Word for word, reproduce the records that follow.

Before-and-after object lists
++++++++++
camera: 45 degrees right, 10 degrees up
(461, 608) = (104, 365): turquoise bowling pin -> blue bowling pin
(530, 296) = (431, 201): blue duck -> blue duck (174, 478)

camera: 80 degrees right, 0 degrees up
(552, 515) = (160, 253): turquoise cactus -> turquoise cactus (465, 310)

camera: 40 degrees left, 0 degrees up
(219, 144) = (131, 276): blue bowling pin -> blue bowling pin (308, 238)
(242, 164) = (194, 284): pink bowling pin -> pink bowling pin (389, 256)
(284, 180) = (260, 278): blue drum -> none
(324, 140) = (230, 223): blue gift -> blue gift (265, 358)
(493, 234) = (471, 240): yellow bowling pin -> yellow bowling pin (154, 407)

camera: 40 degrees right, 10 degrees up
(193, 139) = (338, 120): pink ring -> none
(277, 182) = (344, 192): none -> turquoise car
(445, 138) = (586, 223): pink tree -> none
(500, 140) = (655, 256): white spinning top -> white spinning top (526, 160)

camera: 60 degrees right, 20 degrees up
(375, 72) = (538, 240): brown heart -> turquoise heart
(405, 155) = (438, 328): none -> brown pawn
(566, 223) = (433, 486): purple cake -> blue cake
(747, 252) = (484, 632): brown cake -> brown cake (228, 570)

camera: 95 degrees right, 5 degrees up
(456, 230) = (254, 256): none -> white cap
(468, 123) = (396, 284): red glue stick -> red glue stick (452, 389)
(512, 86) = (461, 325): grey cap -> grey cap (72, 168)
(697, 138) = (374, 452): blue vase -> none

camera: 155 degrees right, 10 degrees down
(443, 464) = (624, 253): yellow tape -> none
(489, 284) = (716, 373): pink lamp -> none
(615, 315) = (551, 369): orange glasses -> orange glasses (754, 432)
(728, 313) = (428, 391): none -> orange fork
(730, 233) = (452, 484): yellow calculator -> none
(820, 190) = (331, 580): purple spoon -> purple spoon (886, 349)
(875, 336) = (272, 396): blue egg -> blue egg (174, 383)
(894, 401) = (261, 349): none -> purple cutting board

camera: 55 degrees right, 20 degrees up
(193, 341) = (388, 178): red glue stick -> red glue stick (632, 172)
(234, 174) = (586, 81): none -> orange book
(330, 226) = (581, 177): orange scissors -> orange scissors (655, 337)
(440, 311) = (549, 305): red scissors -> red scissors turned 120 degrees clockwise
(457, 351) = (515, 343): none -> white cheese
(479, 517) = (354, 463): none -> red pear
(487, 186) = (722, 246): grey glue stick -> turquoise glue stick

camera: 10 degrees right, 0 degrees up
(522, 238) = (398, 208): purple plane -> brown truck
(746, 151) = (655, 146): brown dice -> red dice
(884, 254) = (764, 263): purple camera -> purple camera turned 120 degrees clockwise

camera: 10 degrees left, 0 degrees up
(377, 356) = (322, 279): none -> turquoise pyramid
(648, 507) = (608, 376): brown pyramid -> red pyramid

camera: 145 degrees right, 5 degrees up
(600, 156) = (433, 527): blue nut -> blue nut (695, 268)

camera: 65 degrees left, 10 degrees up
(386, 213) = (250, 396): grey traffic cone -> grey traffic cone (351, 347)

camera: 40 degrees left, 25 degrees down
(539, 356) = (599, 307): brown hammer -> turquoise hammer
++++++++++
- _SOLUTION TO THE PROBLEM_
camera: 45 degrees right, 10 degrees up
(461, 608) = (104, 365): turquoise bowling pin -> blue bowling pin
(530, 296) = (431, 201): blue duck -> blue duck (174, 478)

camera: 80 degrees right, 0 degrees up
(552, 515) = (160, 253): turquoise cactus -> turquoise cactus (465, 310)

camera: 40 degrees left, 0 degrees up
(219, 144) = (131, 276): blue bowling pin -> blue bowling pin (308, 238)
(242, 164) = (194, 284): pink bowling pin -> pink bowling pin (389, 256)
(284, 180) = (260, 278): blue drum -> none
(324, 140) = (230, 223): blue gift -> blue gift (265, 358)
(493, 234) = (471, 240): yellow bowling pin -> yellow bowling pin (154, 407)

camera: 40 degrees right, 10 degrees up
(193, 139) = (338, 120): pink ring -> none
(277, 182) = (344, 192): none -> turquoise car
(445, 138) = (586, 223): pink tree -> none
(500, 140) = (655, 256): white spinning top -> white spinning top (526, 160)

camera: 60 degrees right, 20 degrees up
(375, 72) = (538, 240): brown heart -> turquoise heart
(405, 155) = (438, 328): none -> brown pawn
(566, 223) = (433, 486): purple cake -> blue cake
(747, 252) = (484, 632): brown cake -> brown cake (228, 570)

camera: 95 degrees right, 5 degrees up
(456, 230) = (254, 256): none -> white cap
(468, 123) = (396, 284): red glue stick -> red glue stick (452, 389)
(512, 86) = (461, 325): grey cap -> grey cap (72, 168)
(697, 138) = (374, 452): blue vase -> none

camera: 155 degrees right, 10 degrees down
(443, 464) = (624, 253): yellow tape -> none
(489, 284) = (716, 373): pink lamp -> none
(615, 315) = (551, 369): orange glasses -> orange glasses (754, 432)
(728, 313) = (428, 391): none -> orange fork
(730, 233) = (452, 484): yellow calculator -> none
(820, 190) = (331, 580): purple spoon -> purple spoon (886, 349)
(875, 336) = (272, 396): blue egg -> blue egg (174, 383)
(894, 401) = (261, 349): none -> purple cutting board

camera: 55 degrees right, 20 degrees up
(193, 341) = (388, 178): red glue stick -> red glue stick (632, 172)
(234, 174) = (586, 81): none -> orange book
(330, 226) = (581, 177): orange scissors -> orange scissors (655, 337)
(440, 311) = (549, 305): red scissors -> red scissors turned 120 degrees clockwise
(457, 351) = (515, 343): none -> white cheese
(479, 517) = (354, 463): none -> red pear
(487, 186) = (722, 246): grey glue stick -> turquoise glue stick

camera: 10 degrees right, 0 degrees up
(522, 238) = (398, 208): purple plane -> brown truck
(746, 151) = (655, 146): brown dice -> red dice
(884, 254) = (764, 263): purple camera -> purple camera turned 120 degrees clockwise

camera: 10 degrees left, 0 degrees up
(377, 356) = (322, 279): none -> turquoise pyramid
(648, 507) = (608, 376): brown pyramid -> red pyramid

camera: 145 degrees right, 5 degrees up
(600, 156) = (433, 527): blue nut -> blue nut (695, 268)

camera: 65 degrees left, 10 degrees up
(386, 213) = (250, 396): grey traffic cone -> grey traffic cone (351, 347)

camera: 40 degrees left, 25 degrees down
(539, 356) = (599, 307): brown hammer -> turquoise hammer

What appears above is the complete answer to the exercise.